Records from a dataset:
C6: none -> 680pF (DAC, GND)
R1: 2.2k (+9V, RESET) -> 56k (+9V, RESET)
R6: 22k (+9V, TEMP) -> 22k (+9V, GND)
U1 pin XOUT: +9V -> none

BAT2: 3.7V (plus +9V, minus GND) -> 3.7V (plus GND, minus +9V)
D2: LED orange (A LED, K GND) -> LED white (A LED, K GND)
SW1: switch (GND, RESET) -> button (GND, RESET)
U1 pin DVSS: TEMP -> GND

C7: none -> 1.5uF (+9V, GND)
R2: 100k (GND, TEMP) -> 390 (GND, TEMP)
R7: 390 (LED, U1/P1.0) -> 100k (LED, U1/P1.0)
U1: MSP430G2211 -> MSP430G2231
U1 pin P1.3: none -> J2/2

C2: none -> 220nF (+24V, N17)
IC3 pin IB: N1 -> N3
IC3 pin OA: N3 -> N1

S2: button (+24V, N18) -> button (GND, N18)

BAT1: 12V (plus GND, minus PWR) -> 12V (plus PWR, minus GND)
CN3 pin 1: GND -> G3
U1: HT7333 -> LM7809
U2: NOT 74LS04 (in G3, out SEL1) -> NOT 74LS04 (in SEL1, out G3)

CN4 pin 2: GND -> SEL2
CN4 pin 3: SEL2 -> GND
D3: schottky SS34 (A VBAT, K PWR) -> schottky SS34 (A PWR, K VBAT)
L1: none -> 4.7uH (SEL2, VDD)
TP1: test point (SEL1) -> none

◆ **Your instructions**: Only the lines from the beginning of the entries through the line bearing "S2: button (+24V, N18) -> button (GND, N18)" should be returned, each exactly as written.

◆ **Answer below**:
C6: none -> 680pF (DAC, GND)
R1: 2.2k (+9V, RESET) -> 56k (+9V, RESET)
R6: 22k (+9V, TEMP) -> 22k (+9V, GND)
U1 pin XOUT: +9V -> none

BAT2: 3.7V (plus +9V, minus GND) -> 3.7V (plus GND, minus +9V)
D2: LED orange (A LED, K GND) -> LED white (A LED, K GND)
SW1: switch (GND, RESET) -> button (GND, RESET)
U1 pin DVSS: TEMP -> GND

C7: none -> 1.5uF (+9V, GND)
R2: 100k (GND, TEMP) -> 390 (GND, TEMP)
R7: 390 (LED, U1/P1.0) -> 100k (LED, U1/P1.0)
U1: MSP430G2211 -> MSP430G2231
U1 pin P1.3: none -> J2/2

C2: none -> 220nF (+24V, N17)
IC3 pin IB: N1 -> N3
IC3 pin OA: N3 -> N1

S2: button (+24V, N18) -> button (GND, N18)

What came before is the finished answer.